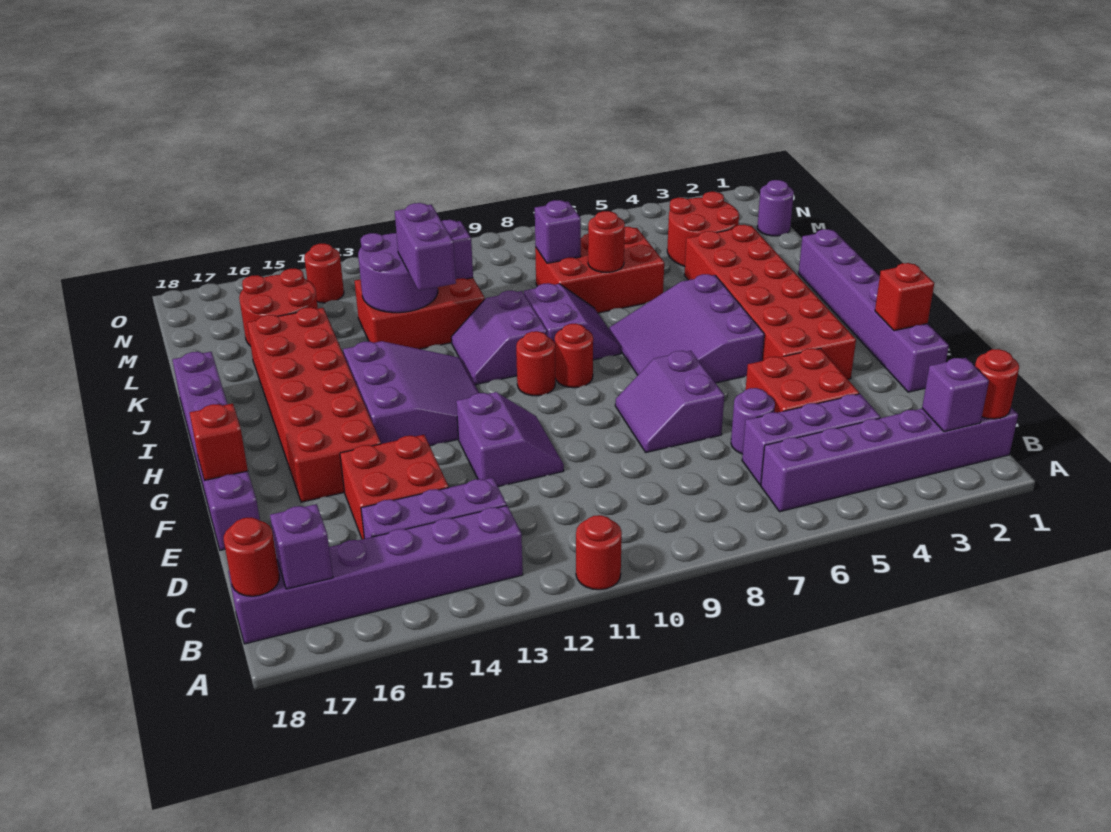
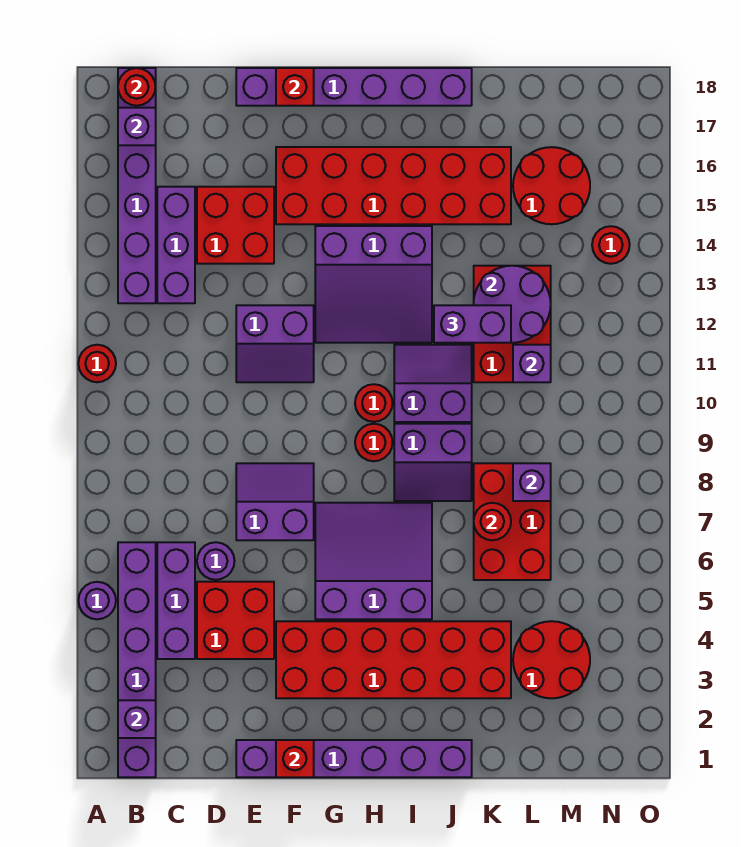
red round brick B1 level 2 -> none
purple round brick M1 level 1 -> purple round brick A5 level 1

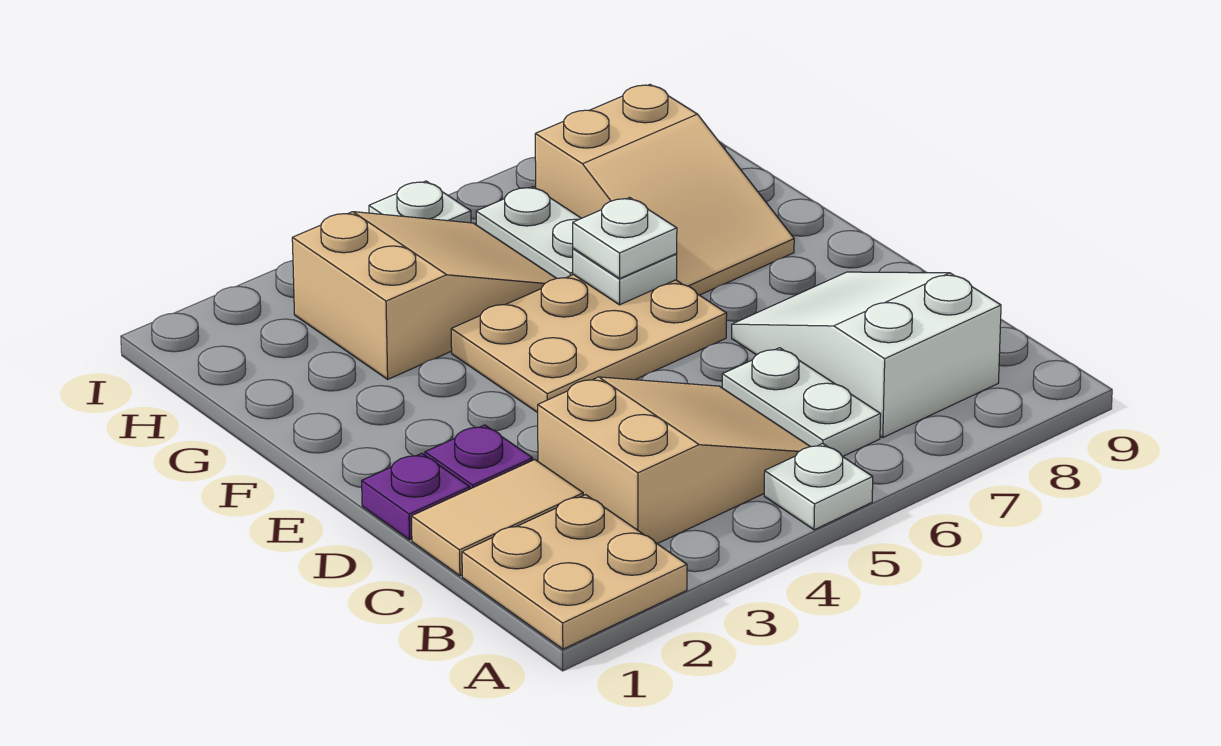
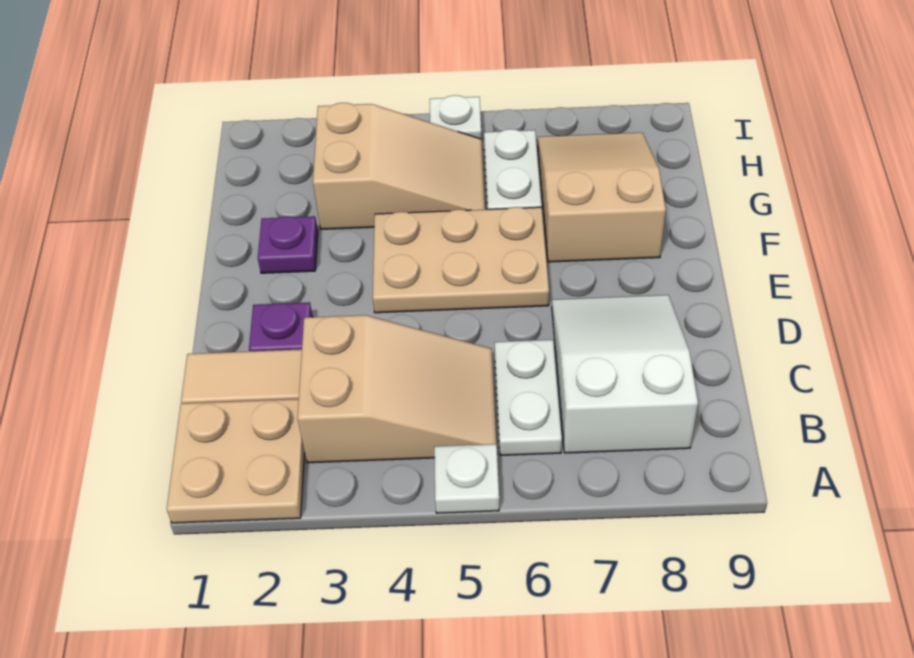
purple plate D1 level 1 -> purple plate F2 level 1
white plate F6 level 2 -> none
white plate F6 level 3 -> none
tan slope F7:H8 level 1 top H -> tan slope F7:H8 level 1 top F

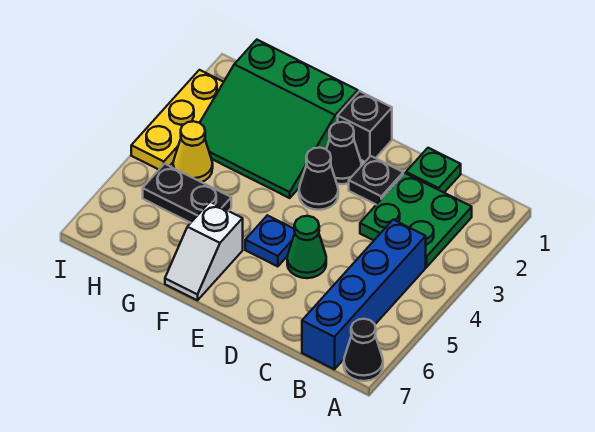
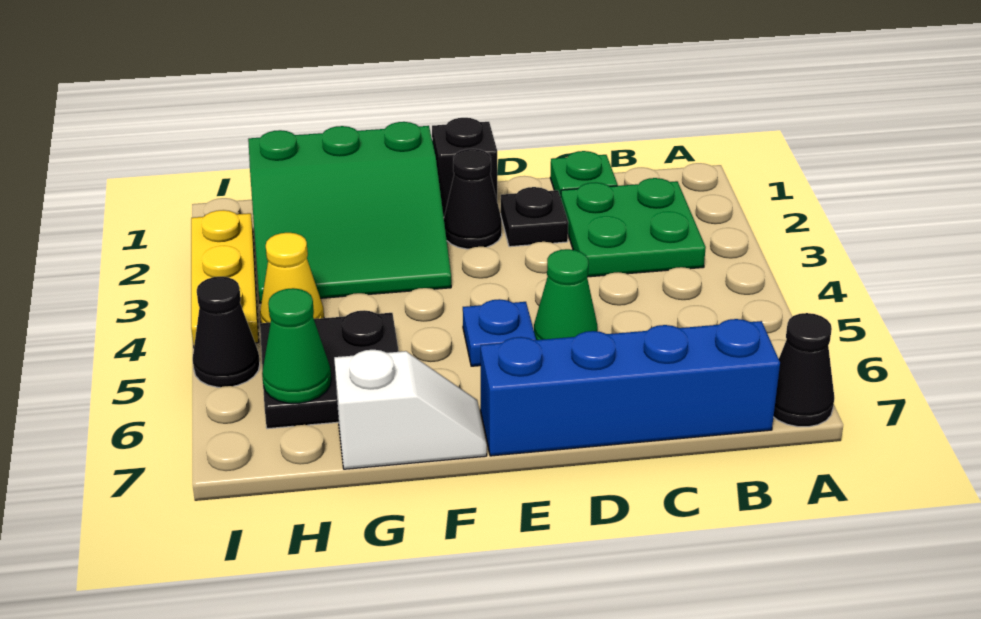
blue brick B4:B7 level 1 -> blue brick B7:E7 level 1
black cone E3 level 1 -> black cone I5 level 1
white slope F6:F7 level 1 top 6 -> white slope F7:G7 level 1 top G
black plate G5:H5 level 1 -> black plate G5:H6 level 1
none -> green cone H6 level 2

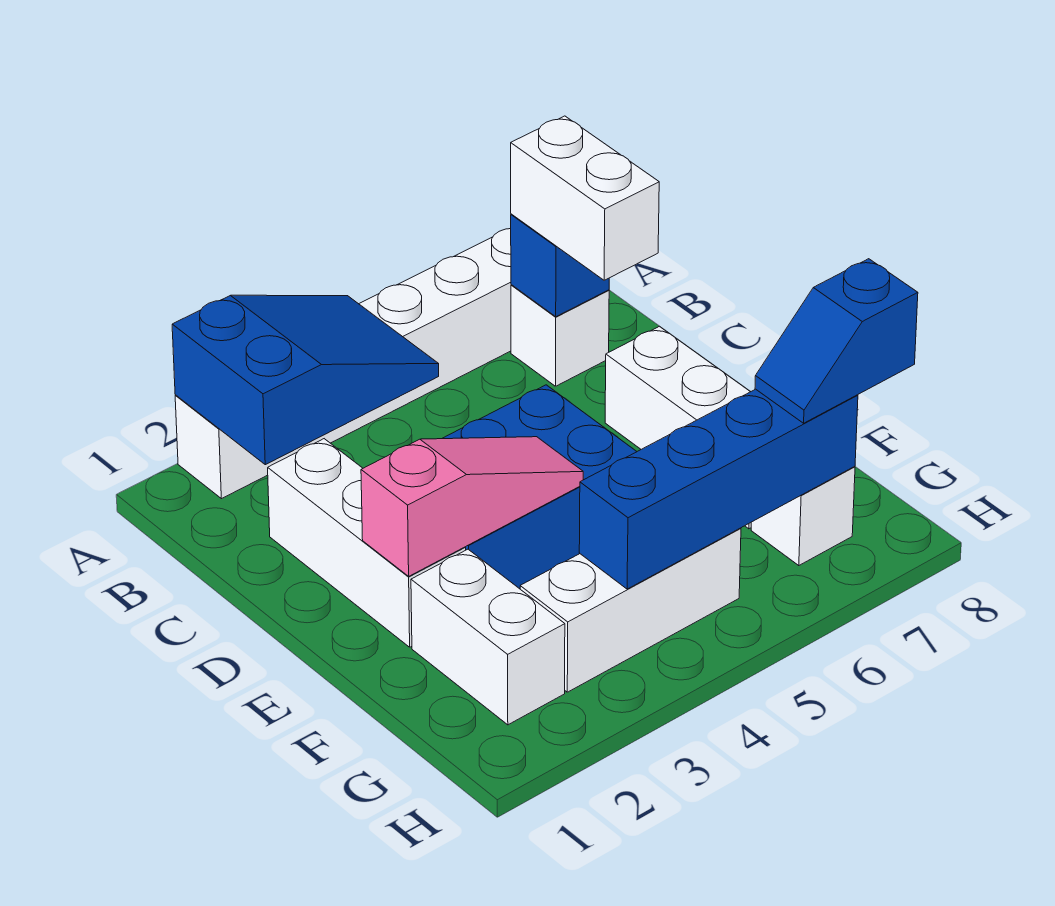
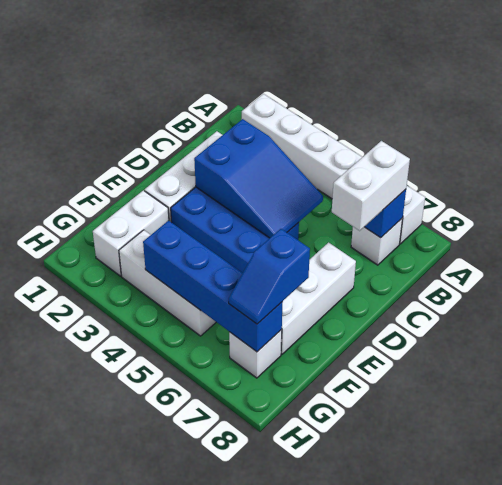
blue slope A2:B4 level 2 top 2 -> blue slope C3:D5 level 2 top 3
pink slope E2:E4 level 2 top 2 -> none
blue slope G7:G8 level 3 top 8 -> blue slope F7:G7 level 3 top F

▶ Exercise instructions
Everything from the line with "purple round brick M1" through the end of the records above, and nothing else, is to be quoted exactly; please leave the pictures out.

▶ Output for this exercise
purple round brick M1 level 1 -> purple round brick A5 level 1

purple plate D1 level 1 -> purple plate F2 level 1
white plate F6 level 2 -> none
white plate F6 level 3 -> none
tan slope F7:H8 level 1 top H -> tan slope F7:H8 level 1 top F

blue brick B4:B7 level 1 -> blue brick B7:E7 level 1
black cone E3 level 1 -> black cone I5 level 1
white slope F6:F7 level 1 top 6 -> white slope F7:G7 level 1 top G
black plate G5:H5 level 1 -> black plate G5:H6 level 1
none -> green cone H6 level 2

blue slope A2:B4 level 2 top 2 -> blue slope C3:D5 level 2 top 3
pink slope E2:E4 level 2 top 2 -> none
blue slope G7:G8 level 3 top 8 -> blue slope F7:G7 level 3 top F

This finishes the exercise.